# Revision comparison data
===

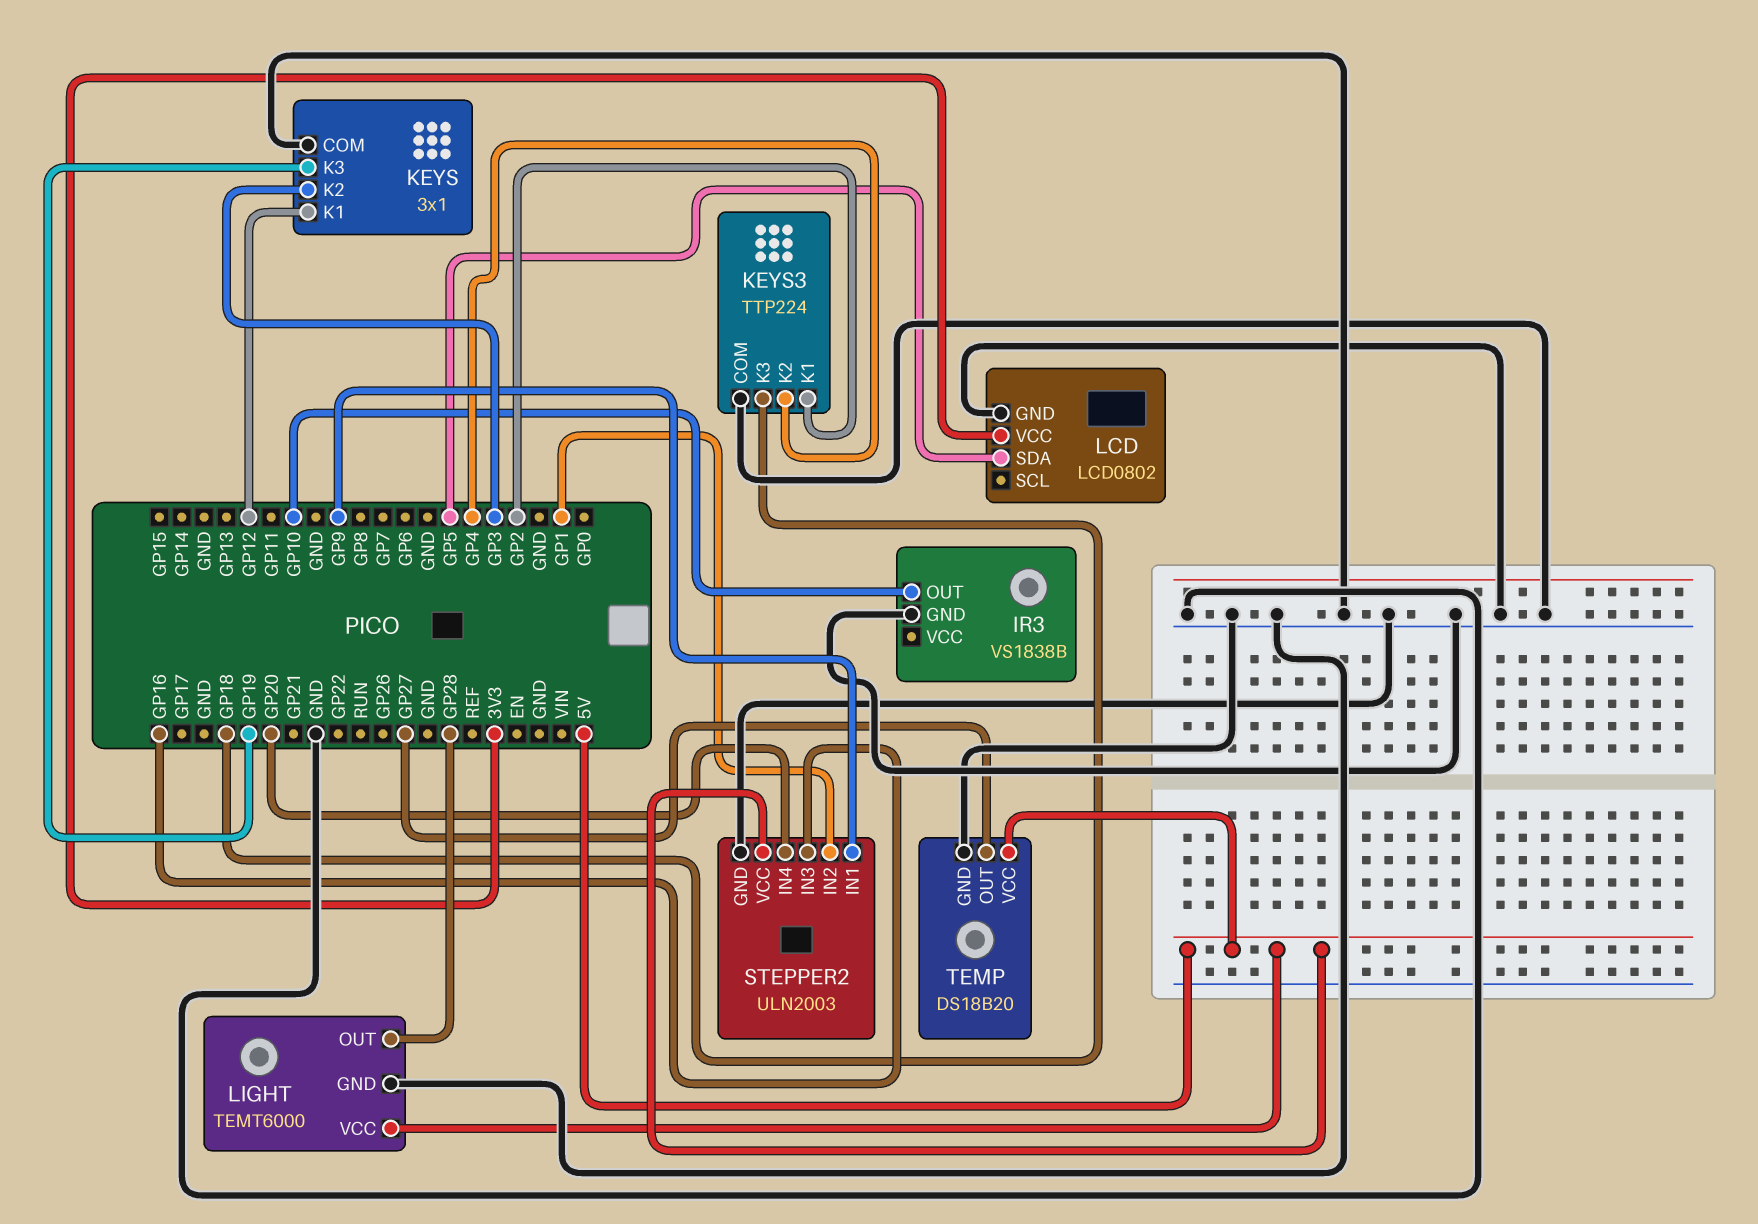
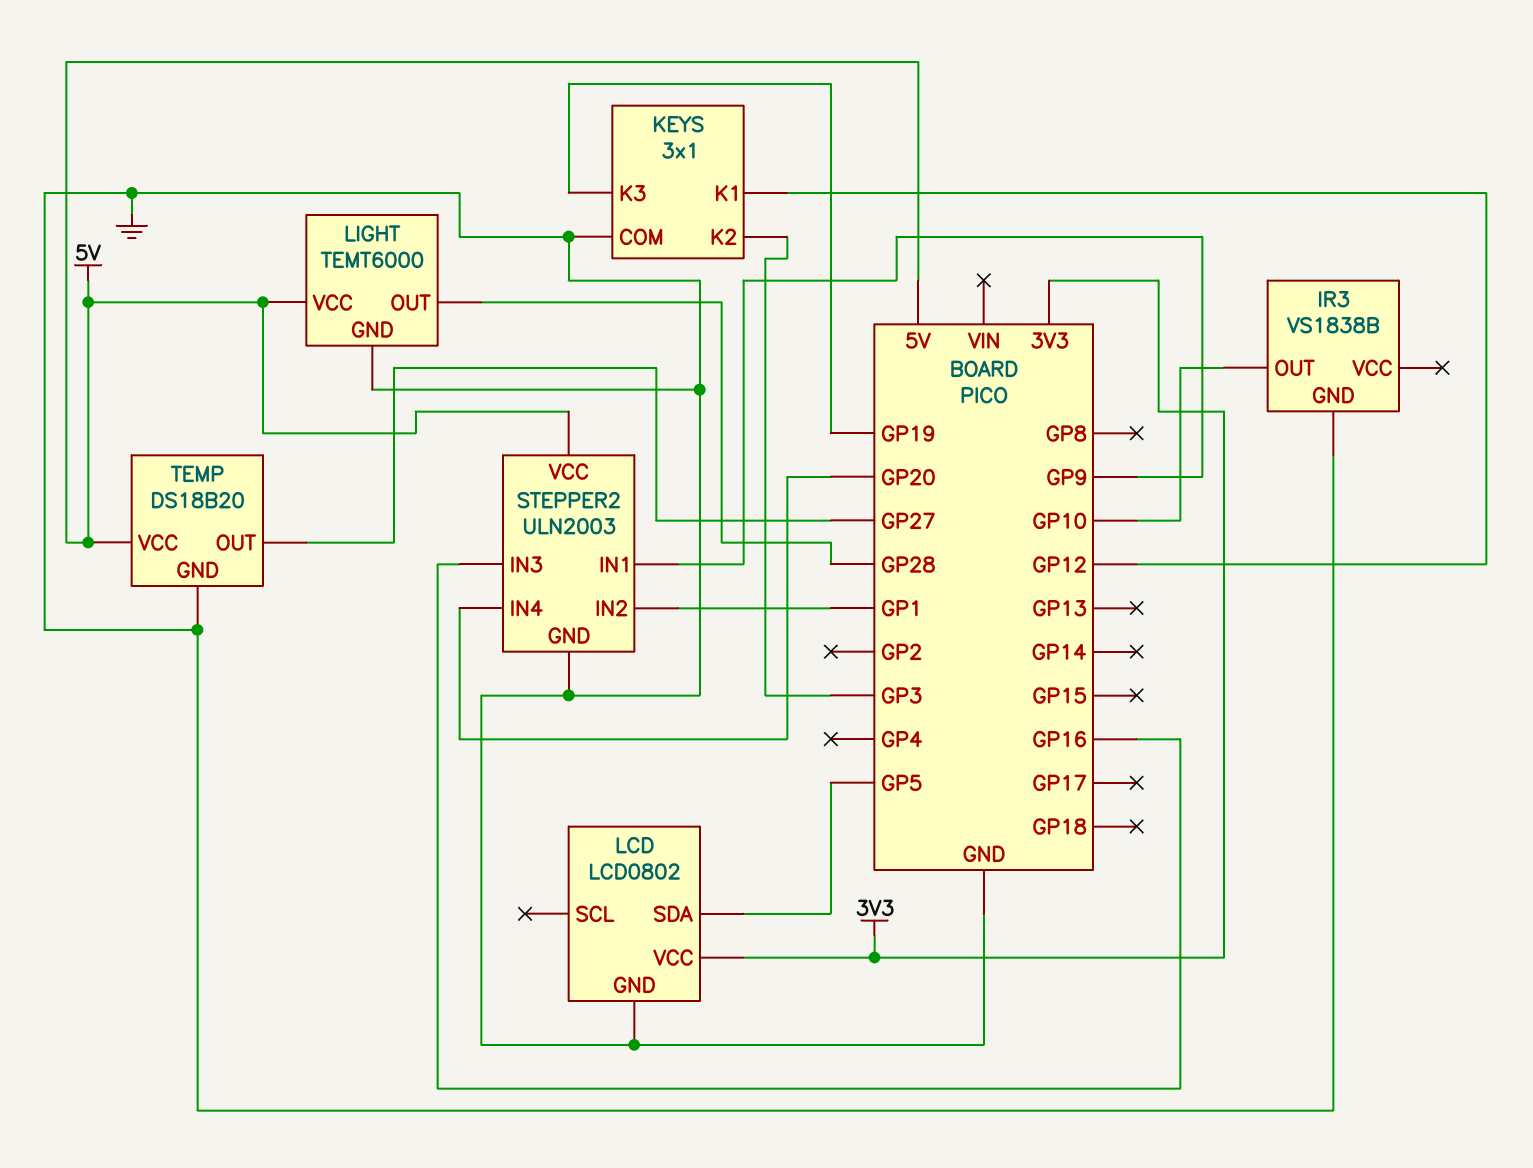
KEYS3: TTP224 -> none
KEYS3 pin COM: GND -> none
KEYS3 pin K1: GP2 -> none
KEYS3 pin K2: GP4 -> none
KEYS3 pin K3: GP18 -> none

===

# Task to complete
Retype each entry precisely. Skip images entirely.

# Solved problem
KEYS3: TTP224 -> none
KEYS3 pin COM: GND -> none
KEYS3 pin K1: GP2 -> none
KEYS3 pin K2: GP4 -> none
KEYS3 pin K3: GP18 -> none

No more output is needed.